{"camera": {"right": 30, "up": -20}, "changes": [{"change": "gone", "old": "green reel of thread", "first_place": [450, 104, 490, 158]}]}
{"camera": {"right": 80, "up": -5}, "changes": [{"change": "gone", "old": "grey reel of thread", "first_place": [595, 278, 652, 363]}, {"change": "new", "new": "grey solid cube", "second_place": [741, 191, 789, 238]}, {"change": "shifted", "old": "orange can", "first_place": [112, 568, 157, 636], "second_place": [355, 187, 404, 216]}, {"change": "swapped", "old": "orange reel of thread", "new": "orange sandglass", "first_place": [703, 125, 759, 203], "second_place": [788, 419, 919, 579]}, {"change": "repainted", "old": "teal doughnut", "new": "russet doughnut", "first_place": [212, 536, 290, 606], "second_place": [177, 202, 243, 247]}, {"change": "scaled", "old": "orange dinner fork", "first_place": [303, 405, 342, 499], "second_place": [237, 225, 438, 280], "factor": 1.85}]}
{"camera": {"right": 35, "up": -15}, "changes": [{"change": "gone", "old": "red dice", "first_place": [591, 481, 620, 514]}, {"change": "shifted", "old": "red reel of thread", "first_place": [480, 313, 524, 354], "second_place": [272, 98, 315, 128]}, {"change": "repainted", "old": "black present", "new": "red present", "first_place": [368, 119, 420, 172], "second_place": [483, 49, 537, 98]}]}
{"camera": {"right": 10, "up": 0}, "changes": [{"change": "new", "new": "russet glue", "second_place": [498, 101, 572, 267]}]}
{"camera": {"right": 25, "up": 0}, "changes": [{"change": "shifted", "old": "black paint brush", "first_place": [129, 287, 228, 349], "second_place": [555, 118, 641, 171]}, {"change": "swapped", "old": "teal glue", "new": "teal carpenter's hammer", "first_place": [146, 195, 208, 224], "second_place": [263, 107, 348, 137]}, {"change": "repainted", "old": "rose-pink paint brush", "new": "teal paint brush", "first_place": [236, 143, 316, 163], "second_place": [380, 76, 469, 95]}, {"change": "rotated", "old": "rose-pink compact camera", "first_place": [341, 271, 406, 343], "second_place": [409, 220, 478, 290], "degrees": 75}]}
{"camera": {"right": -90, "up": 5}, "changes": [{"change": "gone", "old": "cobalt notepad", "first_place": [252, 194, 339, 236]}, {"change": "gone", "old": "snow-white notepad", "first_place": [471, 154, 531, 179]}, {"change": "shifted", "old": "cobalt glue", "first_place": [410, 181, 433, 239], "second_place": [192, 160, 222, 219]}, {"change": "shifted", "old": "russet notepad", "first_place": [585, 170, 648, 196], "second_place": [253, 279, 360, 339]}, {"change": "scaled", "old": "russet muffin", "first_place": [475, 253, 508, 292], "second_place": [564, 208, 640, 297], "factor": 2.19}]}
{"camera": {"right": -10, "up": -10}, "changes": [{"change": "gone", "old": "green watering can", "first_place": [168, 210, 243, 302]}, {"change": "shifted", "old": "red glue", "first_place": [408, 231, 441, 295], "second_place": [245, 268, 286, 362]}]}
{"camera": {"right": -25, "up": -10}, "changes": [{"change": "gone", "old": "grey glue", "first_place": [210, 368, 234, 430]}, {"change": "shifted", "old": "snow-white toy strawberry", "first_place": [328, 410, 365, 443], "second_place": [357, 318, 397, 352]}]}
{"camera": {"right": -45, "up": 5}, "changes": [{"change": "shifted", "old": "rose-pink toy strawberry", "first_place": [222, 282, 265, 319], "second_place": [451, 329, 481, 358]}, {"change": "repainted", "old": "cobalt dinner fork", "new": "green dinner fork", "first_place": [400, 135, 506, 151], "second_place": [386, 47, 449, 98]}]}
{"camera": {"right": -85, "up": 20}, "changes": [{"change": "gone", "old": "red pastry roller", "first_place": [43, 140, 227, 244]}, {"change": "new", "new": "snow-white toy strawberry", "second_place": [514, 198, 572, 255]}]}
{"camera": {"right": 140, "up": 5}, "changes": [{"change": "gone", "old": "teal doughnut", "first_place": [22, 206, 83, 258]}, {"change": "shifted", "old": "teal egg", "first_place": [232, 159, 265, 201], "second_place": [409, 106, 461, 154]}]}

EXERCISE AIM:
The answer should be one number only: how many lines in the listing hold "strawberry".

EXERCISE ANSWER:
3